TASK OBJECTIVE: In the entries that follow, locate the line with "S3: switch (5V, BAT) -> none", then restate that line and all later lines exactly as they appear, leaving pictures out.

--- SUPPLIED ENTRIES ---

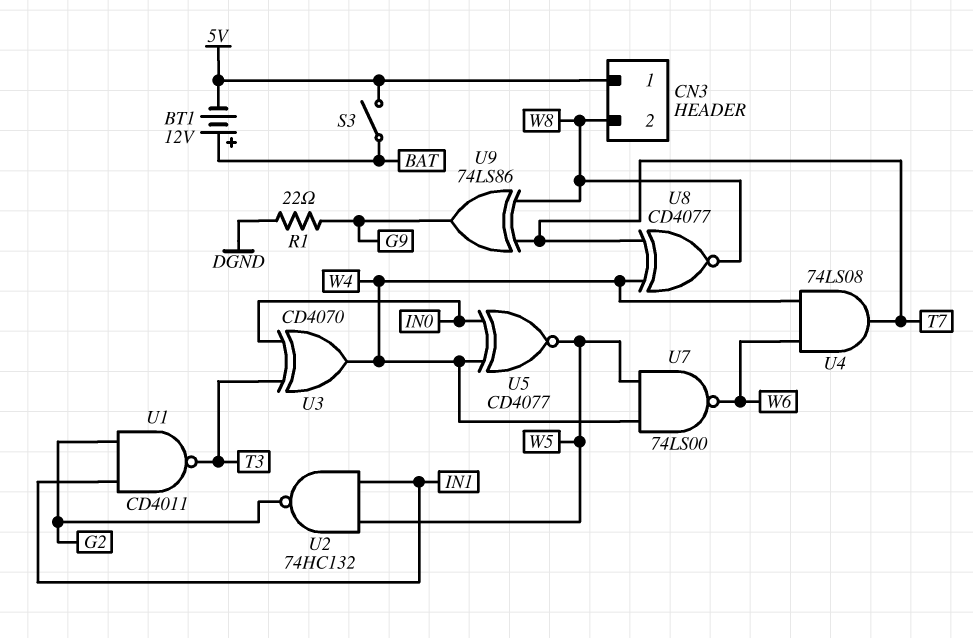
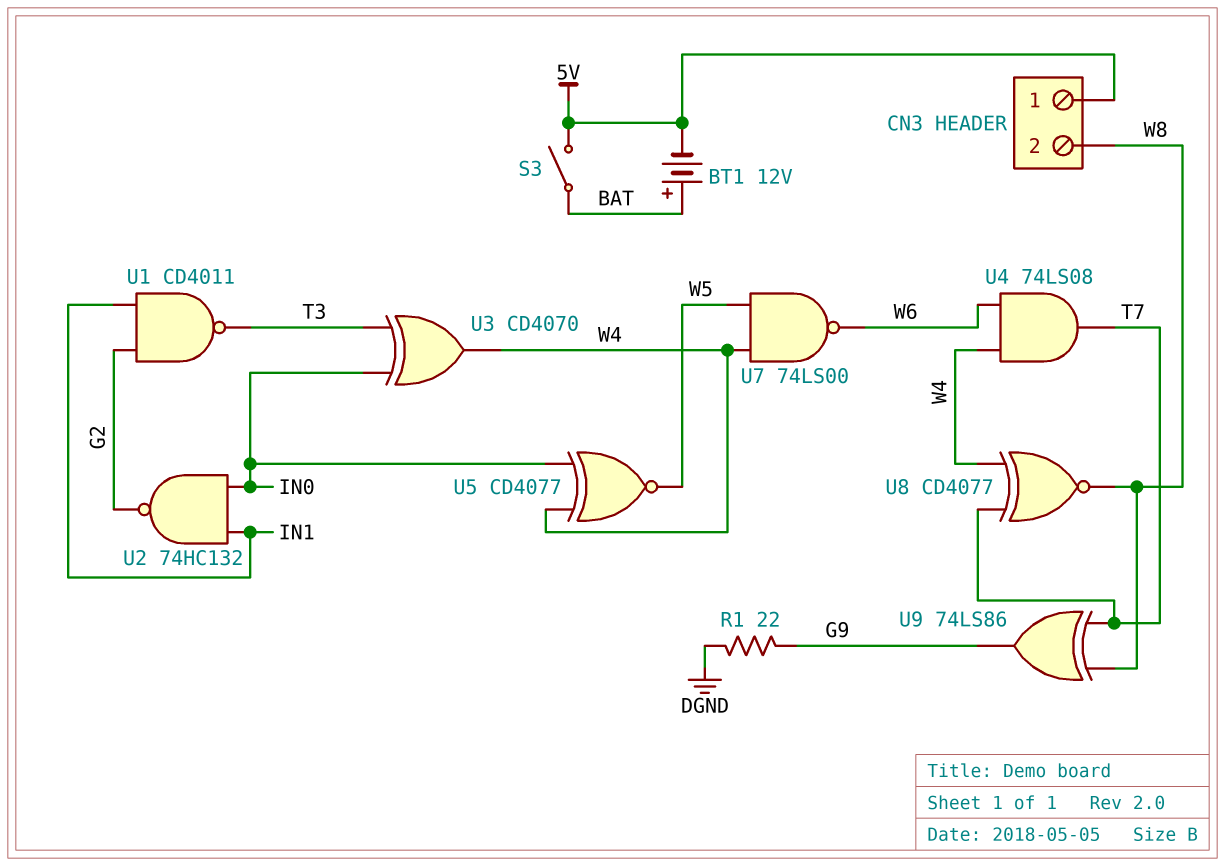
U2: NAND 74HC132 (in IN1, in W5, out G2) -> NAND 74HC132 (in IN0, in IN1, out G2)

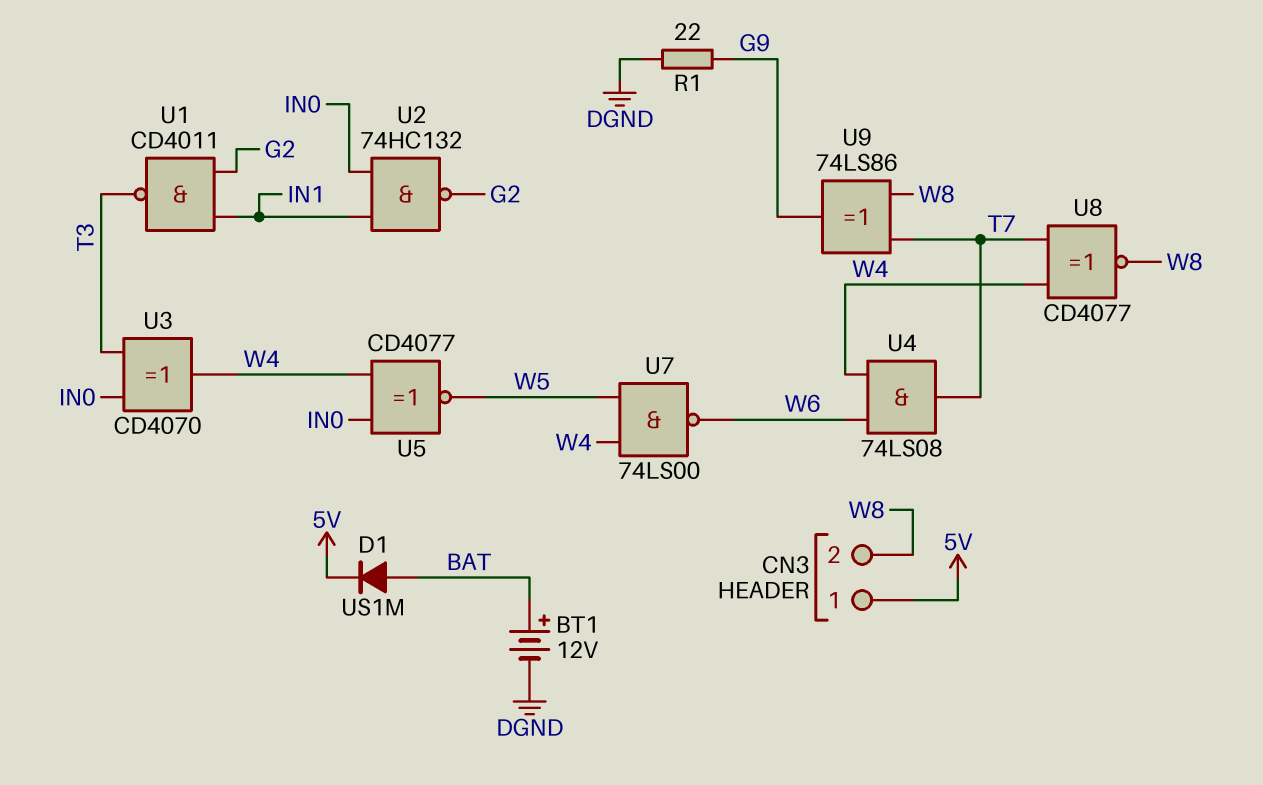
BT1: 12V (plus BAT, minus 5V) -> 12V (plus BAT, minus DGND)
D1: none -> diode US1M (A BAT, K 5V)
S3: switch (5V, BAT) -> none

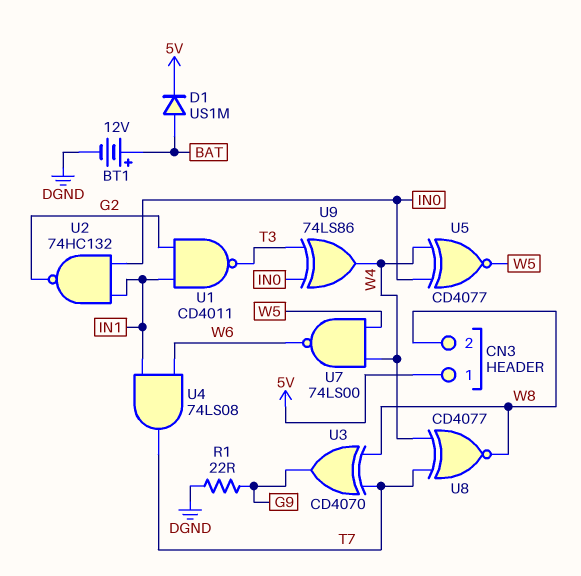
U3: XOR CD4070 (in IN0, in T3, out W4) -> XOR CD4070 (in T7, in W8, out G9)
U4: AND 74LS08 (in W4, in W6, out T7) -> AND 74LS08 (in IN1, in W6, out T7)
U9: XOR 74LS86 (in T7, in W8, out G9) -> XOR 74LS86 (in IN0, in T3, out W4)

---

SOLVED EXERCISE:
S3: switch (5V, BAT) -> none

U3: XOR CD4070 (in IN0, in T3, out W4) -> XOR CD4070 (in T7, in W8, out G9)
U4: AND 74LS08 (in W4, in W6, out T7) -> AND 74LS08 (in IN1, in W6, out T7)
U9: XOR 74LS86 (in T7, in W8, out G9) -> XOR 74LS86 (in IN0, in T3, out W4)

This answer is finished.